## Given request
Tally the lines in the records below that contain the string "pizz", matching case exactly, and reply with the number alone.
[Begin Source data]
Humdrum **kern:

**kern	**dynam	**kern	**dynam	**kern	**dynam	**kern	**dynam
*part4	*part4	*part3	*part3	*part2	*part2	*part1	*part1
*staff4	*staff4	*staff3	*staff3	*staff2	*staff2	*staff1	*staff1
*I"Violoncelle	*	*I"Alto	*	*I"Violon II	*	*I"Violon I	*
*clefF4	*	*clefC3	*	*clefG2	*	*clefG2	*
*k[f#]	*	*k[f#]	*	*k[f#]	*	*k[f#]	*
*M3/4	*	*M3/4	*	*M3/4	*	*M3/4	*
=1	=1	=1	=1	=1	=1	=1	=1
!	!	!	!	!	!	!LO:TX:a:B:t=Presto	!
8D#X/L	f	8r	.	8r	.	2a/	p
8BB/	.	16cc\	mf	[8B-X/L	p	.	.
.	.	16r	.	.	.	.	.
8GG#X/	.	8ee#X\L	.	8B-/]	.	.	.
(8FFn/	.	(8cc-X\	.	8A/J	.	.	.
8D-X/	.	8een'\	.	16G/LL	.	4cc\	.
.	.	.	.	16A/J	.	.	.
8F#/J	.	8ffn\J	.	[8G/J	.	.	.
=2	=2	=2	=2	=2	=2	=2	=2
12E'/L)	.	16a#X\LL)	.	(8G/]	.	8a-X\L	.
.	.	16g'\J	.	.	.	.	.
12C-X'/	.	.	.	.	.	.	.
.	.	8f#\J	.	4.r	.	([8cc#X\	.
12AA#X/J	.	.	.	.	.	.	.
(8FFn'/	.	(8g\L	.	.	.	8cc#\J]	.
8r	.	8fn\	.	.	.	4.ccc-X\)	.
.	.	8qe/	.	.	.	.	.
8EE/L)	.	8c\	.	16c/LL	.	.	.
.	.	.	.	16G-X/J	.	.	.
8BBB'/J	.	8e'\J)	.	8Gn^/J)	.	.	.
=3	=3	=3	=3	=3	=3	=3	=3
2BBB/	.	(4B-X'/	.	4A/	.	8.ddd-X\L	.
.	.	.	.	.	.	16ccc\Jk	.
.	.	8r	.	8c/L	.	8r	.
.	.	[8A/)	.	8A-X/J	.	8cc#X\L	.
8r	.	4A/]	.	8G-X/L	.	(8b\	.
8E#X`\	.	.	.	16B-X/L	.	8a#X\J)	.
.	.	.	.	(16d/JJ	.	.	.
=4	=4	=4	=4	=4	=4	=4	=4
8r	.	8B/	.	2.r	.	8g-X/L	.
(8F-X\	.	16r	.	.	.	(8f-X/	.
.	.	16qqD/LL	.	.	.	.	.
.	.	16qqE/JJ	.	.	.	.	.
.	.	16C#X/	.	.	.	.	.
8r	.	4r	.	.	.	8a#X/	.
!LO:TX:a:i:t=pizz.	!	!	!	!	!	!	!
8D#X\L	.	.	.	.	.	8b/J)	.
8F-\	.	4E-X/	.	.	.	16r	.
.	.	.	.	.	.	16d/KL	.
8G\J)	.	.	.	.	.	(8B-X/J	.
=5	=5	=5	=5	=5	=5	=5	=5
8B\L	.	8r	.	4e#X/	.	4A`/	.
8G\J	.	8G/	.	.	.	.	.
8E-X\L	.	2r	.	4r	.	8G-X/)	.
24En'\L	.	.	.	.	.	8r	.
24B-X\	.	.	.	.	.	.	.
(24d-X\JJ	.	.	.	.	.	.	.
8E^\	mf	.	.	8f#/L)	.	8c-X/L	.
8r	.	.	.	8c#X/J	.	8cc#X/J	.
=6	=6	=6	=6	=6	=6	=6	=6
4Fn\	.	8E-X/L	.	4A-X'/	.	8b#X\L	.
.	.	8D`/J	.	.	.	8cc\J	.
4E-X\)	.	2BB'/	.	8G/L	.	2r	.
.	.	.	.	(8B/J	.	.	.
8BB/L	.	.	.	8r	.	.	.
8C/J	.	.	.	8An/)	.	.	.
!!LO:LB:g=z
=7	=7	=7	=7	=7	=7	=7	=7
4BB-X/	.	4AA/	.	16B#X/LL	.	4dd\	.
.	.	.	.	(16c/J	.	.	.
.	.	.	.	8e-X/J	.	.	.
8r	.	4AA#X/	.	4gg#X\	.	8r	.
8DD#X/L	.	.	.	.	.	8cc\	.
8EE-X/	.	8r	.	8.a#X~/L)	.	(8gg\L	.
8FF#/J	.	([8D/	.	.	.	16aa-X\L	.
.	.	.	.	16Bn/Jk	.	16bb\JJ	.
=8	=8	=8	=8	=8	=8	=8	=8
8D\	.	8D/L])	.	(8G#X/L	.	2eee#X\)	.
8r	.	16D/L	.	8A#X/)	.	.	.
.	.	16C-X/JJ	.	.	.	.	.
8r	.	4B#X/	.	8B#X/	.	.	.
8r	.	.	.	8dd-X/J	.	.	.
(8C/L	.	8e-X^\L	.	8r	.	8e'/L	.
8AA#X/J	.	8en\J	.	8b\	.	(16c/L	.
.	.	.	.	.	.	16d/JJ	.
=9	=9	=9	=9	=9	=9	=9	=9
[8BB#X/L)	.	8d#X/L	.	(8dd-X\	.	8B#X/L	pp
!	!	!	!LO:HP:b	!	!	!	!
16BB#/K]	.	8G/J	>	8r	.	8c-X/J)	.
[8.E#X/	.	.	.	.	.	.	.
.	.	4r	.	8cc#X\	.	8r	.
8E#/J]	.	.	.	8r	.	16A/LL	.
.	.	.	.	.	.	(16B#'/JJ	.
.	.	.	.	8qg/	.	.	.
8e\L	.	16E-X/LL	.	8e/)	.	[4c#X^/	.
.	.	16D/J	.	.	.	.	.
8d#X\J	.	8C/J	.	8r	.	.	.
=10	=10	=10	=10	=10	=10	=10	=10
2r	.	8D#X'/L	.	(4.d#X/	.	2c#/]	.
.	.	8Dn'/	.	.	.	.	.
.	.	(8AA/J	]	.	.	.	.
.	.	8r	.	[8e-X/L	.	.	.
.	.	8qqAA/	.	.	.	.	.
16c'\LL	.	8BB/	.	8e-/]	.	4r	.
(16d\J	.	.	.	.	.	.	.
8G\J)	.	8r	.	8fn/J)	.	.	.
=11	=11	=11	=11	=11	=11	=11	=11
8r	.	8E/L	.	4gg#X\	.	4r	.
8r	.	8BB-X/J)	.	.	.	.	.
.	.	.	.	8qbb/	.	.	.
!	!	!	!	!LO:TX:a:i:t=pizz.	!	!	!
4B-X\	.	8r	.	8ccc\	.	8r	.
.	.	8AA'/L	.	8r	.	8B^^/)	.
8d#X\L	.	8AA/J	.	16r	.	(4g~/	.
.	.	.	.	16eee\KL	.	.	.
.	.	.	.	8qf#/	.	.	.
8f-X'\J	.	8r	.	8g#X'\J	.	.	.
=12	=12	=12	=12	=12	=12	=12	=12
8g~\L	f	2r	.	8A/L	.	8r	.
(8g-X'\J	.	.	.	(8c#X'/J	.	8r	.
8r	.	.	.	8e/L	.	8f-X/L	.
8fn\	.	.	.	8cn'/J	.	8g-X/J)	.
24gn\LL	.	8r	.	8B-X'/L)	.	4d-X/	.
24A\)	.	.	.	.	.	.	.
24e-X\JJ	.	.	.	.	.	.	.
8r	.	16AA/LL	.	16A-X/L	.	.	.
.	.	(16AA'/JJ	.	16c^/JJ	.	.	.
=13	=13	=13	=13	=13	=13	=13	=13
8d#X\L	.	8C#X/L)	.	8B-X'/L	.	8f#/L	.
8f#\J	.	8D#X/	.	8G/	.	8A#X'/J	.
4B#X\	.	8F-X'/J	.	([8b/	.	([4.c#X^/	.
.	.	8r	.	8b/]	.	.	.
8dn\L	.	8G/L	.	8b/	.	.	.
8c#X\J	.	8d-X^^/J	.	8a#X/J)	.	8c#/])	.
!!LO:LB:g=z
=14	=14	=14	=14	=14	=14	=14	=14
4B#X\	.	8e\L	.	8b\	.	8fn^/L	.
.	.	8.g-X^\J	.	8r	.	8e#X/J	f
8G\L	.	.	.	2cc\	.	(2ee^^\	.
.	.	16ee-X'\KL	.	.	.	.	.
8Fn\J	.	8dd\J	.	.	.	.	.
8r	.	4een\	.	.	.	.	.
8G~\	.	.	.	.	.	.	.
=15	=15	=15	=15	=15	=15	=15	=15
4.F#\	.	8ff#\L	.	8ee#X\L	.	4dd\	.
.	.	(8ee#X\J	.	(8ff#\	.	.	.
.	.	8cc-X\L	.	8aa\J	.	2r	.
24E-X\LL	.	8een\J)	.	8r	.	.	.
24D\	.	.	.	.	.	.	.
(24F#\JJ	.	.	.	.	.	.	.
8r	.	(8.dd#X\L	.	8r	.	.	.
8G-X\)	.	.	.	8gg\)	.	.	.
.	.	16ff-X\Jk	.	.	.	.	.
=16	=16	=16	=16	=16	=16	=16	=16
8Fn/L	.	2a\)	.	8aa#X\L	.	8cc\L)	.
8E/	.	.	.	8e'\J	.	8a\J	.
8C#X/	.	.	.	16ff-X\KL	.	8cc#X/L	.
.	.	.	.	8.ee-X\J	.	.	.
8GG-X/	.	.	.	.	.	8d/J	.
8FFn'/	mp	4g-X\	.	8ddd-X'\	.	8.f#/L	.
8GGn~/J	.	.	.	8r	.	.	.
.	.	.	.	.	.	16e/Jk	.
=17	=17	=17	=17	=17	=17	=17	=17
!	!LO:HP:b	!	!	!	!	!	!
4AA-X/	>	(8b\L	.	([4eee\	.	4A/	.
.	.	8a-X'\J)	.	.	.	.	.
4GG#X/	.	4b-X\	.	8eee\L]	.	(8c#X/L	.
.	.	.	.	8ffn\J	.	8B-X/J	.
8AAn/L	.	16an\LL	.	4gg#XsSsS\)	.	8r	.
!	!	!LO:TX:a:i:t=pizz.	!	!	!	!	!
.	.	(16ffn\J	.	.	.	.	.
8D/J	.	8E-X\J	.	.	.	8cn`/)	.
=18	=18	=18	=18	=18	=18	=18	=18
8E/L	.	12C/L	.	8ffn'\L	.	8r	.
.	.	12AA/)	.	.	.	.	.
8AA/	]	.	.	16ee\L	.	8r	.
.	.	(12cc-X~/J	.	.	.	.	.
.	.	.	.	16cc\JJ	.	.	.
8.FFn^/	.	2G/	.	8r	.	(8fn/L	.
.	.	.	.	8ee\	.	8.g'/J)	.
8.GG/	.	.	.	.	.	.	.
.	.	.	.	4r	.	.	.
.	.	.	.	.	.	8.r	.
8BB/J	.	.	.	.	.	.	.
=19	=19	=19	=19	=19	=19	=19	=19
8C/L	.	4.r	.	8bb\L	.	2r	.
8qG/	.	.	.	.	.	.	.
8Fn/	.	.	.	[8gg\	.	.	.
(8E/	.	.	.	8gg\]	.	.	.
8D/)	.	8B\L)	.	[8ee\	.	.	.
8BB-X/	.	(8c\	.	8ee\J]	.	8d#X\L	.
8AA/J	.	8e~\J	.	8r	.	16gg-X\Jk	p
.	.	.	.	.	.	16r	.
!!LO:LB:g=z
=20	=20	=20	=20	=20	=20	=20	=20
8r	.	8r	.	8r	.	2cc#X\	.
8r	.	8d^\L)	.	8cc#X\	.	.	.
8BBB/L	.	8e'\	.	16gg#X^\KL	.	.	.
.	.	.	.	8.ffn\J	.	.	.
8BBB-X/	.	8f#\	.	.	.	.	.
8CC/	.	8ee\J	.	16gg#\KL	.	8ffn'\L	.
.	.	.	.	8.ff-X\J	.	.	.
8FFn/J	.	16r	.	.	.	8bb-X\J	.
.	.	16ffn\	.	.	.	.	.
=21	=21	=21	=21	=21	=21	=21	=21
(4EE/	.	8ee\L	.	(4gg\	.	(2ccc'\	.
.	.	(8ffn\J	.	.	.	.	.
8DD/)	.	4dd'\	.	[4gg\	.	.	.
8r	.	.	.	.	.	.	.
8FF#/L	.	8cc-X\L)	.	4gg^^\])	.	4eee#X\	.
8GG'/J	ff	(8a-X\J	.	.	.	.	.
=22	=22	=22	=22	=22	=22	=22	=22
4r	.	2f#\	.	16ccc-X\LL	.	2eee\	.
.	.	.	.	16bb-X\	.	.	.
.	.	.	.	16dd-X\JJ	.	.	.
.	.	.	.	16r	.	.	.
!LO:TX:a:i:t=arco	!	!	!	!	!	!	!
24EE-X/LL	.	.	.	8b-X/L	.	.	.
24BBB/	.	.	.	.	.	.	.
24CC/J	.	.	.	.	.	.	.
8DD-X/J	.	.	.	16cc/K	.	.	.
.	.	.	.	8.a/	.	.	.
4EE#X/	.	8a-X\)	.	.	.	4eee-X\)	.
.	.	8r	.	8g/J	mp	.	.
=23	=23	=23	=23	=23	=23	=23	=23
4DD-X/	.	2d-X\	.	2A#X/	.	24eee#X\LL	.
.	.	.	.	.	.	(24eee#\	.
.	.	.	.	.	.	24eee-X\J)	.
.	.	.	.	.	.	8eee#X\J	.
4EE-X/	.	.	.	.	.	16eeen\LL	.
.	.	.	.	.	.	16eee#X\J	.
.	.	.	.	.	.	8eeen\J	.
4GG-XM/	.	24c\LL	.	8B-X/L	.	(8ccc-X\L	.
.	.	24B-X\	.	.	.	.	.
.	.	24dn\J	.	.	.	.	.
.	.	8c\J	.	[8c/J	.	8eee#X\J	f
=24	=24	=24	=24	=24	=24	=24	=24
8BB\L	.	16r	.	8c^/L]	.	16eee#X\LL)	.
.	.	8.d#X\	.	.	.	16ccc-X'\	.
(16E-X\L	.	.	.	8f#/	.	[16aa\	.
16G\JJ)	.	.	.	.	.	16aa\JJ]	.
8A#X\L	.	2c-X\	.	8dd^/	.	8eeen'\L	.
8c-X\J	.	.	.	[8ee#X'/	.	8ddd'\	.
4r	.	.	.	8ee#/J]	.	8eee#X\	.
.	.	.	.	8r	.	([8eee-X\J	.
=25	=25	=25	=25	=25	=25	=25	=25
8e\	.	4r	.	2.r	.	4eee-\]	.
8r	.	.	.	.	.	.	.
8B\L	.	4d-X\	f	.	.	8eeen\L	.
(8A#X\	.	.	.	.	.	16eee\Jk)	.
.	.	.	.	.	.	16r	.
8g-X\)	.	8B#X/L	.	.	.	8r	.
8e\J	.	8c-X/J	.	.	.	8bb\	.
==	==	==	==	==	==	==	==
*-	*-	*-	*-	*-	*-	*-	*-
[End Source data]
## Exercise output
3